__PROBLEM__:
From the line with "U1 pin out: OUT -> -5V" to the line with "P3 pin 2: N_19 -> AGND", retype every line exactly, including those two, and leave out the rest of the data below.
[DATA SHOWN — start]
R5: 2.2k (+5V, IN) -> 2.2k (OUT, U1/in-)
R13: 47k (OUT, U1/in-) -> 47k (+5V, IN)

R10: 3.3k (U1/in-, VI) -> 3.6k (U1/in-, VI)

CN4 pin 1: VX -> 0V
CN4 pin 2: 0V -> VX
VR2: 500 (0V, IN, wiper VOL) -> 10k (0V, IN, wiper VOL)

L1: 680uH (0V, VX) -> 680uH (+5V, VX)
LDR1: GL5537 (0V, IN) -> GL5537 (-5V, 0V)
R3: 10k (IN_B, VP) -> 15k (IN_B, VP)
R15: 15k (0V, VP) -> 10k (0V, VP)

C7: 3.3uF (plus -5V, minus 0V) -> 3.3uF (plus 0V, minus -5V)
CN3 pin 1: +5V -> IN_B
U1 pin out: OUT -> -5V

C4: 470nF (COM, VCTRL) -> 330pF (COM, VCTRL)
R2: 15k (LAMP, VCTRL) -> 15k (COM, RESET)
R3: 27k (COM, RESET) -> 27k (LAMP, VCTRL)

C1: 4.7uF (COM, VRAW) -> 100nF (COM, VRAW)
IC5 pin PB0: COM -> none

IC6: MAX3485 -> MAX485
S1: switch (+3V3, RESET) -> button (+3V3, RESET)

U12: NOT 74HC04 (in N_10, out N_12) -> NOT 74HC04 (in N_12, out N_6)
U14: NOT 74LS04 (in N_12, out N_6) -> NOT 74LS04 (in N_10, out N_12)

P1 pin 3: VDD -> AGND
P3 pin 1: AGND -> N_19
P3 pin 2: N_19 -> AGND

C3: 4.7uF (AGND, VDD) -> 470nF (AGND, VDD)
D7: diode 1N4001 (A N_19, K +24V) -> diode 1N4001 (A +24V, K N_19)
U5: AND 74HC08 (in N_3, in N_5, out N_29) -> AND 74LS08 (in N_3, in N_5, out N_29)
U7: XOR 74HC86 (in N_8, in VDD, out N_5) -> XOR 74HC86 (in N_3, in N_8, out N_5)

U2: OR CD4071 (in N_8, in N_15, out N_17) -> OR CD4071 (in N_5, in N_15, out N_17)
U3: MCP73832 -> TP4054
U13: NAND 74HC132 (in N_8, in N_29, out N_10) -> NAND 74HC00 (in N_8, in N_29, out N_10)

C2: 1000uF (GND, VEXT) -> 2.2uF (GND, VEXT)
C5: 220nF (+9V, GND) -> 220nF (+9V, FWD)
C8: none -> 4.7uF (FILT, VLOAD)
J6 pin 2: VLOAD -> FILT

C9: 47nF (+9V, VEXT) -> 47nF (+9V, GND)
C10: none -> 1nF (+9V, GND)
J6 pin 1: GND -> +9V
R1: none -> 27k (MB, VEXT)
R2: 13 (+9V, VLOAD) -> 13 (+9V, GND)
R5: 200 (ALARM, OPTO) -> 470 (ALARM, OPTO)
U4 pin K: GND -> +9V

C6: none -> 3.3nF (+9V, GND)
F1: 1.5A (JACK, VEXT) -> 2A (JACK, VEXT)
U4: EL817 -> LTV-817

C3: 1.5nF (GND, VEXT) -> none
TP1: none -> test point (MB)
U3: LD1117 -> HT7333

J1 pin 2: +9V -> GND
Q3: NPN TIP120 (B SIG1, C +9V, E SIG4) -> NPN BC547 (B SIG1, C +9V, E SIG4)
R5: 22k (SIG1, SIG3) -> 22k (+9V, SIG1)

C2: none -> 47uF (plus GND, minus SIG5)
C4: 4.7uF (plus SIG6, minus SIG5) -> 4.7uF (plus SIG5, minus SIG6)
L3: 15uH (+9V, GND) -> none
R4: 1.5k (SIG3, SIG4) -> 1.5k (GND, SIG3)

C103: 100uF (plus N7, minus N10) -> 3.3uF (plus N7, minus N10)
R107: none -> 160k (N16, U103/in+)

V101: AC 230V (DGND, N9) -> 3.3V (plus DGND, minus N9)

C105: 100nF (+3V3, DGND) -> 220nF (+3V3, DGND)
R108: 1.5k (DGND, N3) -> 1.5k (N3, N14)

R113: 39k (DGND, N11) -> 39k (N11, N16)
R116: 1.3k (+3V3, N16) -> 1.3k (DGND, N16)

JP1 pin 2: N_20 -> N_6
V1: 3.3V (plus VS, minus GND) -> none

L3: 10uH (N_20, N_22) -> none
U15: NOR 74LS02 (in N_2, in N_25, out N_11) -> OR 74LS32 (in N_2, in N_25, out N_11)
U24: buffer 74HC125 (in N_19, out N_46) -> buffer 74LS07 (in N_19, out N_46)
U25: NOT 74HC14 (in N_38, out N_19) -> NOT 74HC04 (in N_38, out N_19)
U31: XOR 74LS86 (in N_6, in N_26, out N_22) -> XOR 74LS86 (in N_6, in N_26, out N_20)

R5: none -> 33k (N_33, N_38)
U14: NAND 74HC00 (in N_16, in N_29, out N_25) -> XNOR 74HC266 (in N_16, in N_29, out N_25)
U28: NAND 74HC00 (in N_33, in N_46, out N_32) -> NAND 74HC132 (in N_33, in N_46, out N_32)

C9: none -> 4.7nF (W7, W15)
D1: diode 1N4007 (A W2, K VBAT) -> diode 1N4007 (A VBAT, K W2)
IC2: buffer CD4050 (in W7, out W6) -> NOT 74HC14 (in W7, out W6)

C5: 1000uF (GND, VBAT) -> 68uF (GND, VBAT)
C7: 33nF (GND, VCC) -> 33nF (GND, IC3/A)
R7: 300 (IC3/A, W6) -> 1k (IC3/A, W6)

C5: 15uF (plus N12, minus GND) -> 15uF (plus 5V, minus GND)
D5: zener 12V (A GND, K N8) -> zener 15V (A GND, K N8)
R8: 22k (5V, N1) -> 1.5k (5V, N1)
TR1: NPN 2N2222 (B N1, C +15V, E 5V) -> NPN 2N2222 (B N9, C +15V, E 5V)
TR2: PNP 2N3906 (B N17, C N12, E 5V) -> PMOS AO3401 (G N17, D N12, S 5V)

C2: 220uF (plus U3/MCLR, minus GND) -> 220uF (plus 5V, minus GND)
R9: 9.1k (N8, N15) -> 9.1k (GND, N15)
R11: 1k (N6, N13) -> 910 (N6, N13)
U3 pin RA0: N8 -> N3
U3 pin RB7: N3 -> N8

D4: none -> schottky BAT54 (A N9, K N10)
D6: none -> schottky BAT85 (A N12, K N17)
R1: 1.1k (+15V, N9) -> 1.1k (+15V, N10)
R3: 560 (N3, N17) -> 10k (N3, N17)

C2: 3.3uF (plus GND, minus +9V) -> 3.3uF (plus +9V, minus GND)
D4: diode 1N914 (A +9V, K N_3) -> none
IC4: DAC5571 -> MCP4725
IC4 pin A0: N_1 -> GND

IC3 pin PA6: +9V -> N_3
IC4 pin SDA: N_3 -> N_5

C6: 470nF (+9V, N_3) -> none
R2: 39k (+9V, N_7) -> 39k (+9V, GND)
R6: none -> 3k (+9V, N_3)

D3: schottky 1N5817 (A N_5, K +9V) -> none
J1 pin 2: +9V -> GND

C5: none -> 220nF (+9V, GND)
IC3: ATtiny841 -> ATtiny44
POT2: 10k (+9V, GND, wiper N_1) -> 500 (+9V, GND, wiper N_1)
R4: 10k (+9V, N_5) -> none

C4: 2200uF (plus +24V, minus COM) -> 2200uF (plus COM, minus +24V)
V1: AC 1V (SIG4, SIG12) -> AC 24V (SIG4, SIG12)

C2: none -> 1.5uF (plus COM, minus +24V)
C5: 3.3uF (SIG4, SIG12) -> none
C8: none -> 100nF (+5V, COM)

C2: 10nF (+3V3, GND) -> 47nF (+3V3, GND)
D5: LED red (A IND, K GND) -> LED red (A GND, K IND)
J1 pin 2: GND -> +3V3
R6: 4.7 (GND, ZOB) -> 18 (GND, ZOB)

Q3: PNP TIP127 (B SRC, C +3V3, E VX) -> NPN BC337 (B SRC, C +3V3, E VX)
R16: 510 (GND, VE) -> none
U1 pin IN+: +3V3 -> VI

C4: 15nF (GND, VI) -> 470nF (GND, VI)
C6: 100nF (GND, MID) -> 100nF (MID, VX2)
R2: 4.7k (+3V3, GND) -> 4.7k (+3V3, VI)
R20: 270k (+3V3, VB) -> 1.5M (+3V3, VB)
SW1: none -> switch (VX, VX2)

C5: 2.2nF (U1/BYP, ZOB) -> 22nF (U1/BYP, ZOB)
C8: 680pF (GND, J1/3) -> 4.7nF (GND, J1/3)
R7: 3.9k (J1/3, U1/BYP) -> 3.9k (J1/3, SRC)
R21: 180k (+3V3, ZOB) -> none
[DATA SHOWN — finish]
__REPLY TO THE TASK__:
U1 pin out: OUT -> -5V

C4: 470nF (COM, VCTRL) -> 330pF (COM, VCTRL)
R2: 15k (LAMP, VCTRL) -> 15k (COM, RESET)
R3: 27k (COM, RESET) -> 27k (LAMP, VCTRL)

C1: 4.7uF (COM, VRAW) -> 100nF (COM, VRAW)
IC5 pin PB0: COM -> none

IC6: MAX3485 -> MAX485
S1: switch (+3V3, RESET) -> button (+3V3, RESET)

U12: NOT 74HC04 (in N_10, out N_12) -> NOT 74HC04 (in N_12, out N_6)
U14: NOT 74LS04 (in N_12, out N_6) -> NOT 74LS04 (in N_10, out N_12)

P1 pin 3: VDD -> AGND
P3 pin 1: AGND -> N_19
P3 pin 2: N_19 -> AGND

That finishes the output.